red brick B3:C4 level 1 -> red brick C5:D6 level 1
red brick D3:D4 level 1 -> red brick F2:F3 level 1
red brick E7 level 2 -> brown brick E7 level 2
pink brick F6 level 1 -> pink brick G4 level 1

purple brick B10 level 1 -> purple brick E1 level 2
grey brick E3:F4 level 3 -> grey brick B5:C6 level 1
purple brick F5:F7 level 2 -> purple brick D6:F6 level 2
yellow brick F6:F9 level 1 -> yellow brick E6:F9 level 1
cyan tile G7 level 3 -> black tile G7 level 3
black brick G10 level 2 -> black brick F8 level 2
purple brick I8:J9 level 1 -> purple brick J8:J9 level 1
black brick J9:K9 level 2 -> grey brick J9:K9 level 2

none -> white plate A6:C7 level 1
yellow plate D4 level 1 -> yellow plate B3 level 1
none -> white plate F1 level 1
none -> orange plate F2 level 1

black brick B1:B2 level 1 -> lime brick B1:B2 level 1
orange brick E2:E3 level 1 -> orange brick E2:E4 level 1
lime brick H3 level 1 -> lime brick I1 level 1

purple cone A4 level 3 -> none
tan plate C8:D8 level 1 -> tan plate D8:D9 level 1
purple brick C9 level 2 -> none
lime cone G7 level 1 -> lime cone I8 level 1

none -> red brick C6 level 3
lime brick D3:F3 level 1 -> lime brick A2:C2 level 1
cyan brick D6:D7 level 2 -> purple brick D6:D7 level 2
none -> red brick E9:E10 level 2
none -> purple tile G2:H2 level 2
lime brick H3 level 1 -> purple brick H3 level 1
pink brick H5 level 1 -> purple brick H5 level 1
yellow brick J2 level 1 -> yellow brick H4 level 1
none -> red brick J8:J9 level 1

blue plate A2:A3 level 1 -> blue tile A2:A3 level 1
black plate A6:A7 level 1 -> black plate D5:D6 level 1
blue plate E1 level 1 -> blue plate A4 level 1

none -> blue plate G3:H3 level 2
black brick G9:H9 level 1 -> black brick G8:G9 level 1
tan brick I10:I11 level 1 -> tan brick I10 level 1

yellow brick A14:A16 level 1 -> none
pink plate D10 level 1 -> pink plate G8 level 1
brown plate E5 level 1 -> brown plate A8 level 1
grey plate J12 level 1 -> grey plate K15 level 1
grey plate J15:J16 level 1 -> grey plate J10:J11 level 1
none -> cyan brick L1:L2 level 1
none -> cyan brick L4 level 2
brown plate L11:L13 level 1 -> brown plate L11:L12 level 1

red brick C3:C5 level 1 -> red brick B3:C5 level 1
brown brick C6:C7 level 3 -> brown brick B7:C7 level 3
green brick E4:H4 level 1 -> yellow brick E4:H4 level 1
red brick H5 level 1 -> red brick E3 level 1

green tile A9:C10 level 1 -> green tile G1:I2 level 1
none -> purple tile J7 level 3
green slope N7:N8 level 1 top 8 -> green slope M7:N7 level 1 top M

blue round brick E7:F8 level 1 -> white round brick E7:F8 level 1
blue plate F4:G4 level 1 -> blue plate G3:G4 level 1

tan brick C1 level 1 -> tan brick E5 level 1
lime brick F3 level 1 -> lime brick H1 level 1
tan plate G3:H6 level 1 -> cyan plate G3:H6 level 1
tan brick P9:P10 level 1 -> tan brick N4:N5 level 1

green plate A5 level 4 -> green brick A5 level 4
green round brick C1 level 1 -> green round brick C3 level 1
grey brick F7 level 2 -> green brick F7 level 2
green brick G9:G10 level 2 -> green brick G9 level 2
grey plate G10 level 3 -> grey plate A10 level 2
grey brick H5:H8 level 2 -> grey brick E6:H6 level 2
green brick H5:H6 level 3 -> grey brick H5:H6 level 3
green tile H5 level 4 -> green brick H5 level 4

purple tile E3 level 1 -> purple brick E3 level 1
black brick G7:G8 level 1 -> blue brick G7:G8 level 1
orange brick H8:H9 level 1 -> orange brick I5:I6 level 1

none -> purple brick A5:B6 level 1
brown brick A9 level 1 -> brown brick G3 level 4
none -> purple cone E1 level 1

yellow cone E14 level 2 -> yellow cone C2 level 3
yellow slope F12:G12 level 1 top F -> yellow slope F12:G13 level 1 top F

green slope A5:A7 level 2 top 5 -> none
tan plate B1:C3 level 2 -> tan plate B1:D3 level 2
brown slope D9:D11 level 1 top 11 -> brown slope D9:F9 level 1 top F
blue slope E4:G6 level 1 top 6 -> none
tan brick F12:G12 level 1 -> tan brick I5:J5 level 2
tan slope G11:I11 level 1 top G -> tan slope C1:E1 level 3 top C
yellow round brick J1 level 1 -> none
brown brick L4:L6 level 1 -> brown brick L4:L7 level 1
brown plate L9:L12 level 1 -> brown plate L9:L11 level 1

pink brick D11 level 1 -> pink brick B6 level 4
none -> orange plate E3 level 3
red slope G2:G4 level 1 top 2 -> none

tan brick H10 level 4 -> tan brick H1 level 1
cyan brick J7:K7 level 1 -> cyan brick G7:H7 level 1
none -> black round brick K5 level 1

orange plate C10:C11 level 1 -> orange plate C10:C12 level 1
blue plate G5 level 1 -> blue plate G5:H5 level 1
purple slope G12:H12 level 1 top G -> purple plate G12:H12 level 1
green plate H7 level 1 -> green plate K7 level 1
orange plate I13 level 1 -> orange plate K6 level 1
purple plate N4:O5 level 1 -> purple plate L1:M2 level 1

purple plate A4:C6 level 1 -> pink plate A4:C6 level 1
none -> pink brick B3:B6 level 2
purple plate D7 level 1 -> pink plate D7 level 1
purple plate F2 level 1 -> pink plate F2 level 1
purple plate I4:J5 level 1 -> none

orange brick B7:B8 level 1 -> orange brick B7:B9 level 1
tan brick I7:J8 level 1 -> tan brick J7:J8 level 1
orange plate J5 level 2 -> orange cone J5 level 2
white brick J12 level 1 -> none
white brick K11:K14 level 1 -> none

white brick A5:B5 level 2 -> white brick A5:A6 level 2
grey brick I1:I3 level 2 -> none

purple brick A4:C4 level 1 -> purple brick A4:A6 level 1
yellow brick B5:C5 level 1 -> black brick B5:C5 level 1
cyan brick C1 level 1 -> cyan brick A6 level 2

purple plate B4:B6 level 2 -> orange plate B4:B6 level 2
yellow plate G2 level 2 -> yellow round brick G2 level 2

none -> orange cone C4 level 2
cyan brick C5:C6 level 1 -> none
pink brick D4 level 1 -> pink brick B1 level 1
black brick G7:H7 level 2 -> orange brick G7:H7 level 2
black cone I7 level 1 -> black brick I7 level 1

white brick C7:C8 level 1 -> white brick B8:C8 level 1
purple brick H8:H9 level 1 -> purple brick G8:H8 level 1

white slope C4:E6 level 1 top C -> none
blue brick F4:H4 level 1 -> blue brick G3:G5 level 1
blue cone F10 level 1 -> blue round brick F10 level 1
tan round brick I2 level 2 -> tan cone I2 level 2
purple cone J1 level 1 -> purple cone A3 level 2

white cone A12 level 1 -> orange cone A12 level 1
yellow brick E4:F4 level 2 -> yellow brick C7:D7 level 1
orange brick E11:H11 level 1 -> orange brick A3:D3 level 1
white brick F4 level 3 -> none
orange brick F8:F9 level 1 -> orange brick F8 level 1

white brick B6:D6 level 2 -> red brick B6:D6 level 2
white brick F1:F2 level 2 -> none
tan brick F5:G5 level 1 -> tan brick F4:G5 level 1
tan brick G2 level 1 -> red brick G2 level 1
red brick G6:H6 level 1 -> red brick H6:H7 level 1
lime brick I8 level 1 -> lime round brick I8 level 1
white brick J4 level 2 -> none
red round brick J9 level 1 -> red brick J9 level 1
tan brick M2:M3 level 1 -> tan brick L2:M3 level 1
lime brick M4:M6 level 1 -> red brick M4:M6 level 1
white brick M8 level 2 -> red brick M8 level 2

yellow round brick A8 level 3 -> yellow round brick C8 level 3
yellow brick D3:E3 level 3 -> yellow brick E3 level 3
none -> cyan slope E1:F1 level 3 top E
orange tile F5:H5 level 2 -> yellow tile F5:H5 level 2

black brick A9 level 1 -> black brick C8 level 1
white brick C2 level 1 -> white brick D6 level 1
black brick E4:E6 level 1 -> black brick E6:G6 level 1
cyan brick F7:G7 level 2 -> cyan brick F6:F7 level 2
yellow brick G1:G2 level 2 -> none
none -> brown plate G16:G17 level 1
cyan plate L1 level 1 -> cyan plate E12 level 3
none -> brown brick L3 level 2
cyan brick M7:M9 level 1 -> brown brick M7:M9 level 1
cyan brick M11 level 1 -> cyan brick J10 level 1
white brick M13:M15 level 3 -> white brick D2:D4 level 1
★ ★ ★
From the material above, set down exactly the lines starting at the one with "white brick J4 level 2 -> none" and ending at the one with "white brick C2", end lines included.

white brick J4 level 2 -> none
red round brick J9 level 1 -> red brick J9 level 1
tan brick M2:M3 level 1 -> tan brick L2:M3 level 1
lime brick M4:M6 level 1 -> red brick M4:M6 level 1
white brick M8 level 2 -> red brick M8 level 2

yellow round brick A8 level 3 -> yellow round brick C8 level 3
yellow brick D3:E3 level 3 -> yellow brick E3 level 3
none -> cyan slope E1:F1 level 3 top E
orange tile F5:H5 level 2 -> yellow tile F5:H5 level 2

black brick A9 level 1 -> black brick C8 level 1
white brick C2 level 1 -> white brick D6 level 1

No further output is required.